Input data:
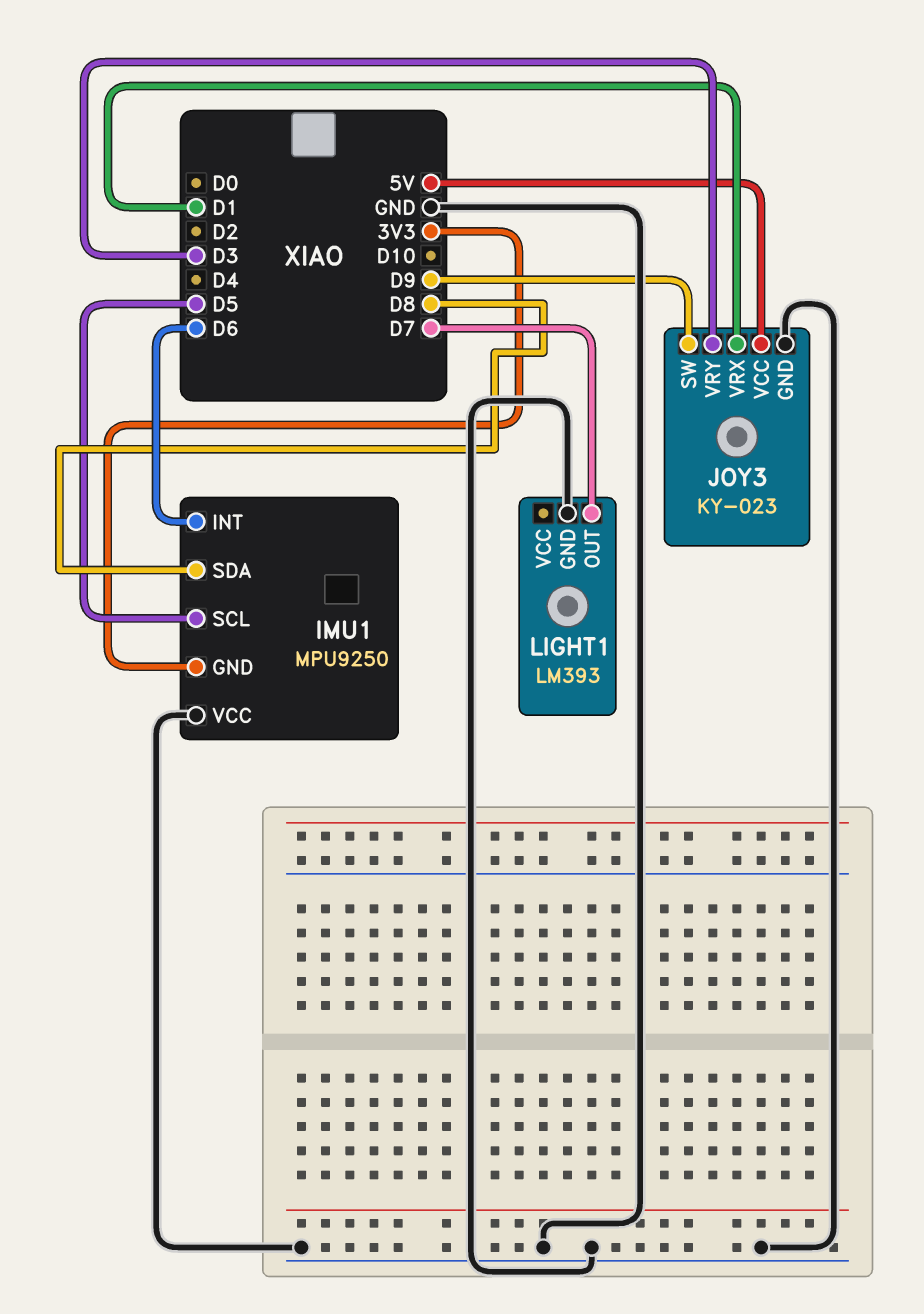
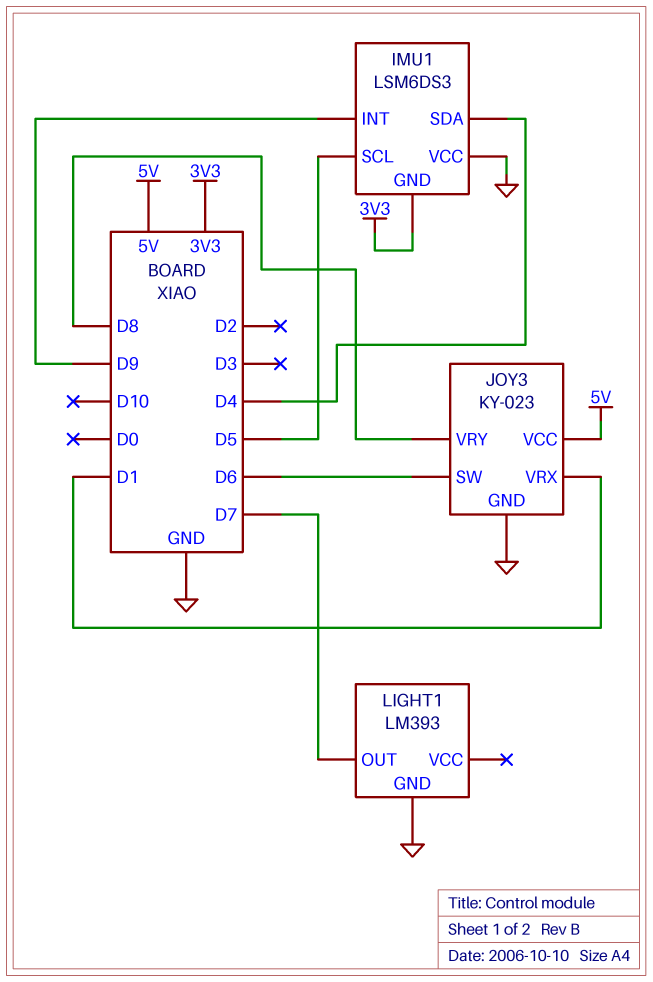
IMU1: MPU9250 -> LSM6DS3
IMU1 pin INT: D6 -> D9
IMU1 pin SDA: D8 -> D4
JOY3 pin SW: D9 -> D6
JOY3 pin VRY: D3 -> D8

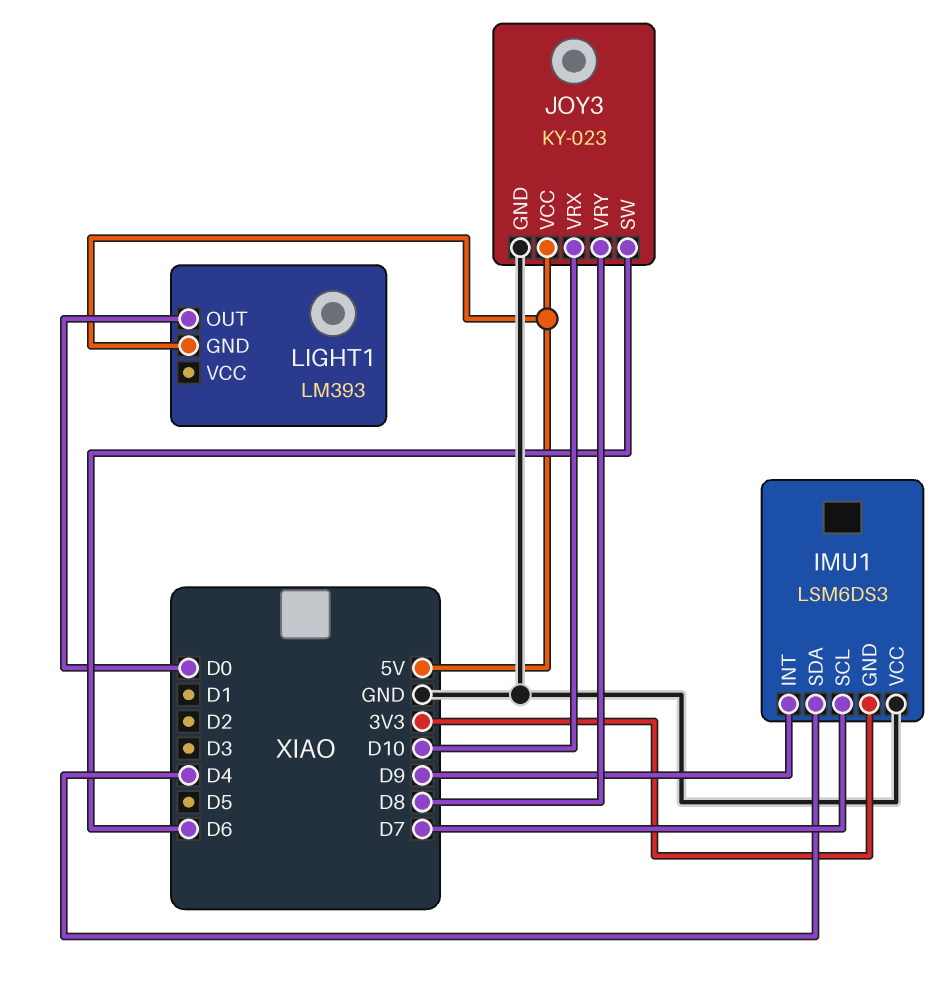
IMU1 pin SCL: D5 -> D7
JOY3 pin VRX: D1 -> D10
LIGHT1 pin GND: GND -> 5V
LIGHT1 pin OUT: D7 -> D0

Assignment:
Only the lines from the one with "JOY3 pin VRX: D1 -> D10" through the end of the listing should be output, exactly as they appear.

Reply:
JOY3 pin VRX: D1 -> D10
LIGHT1 pin GND: GND -> 5V
LIGHT1 pin OUT: D7 -> D0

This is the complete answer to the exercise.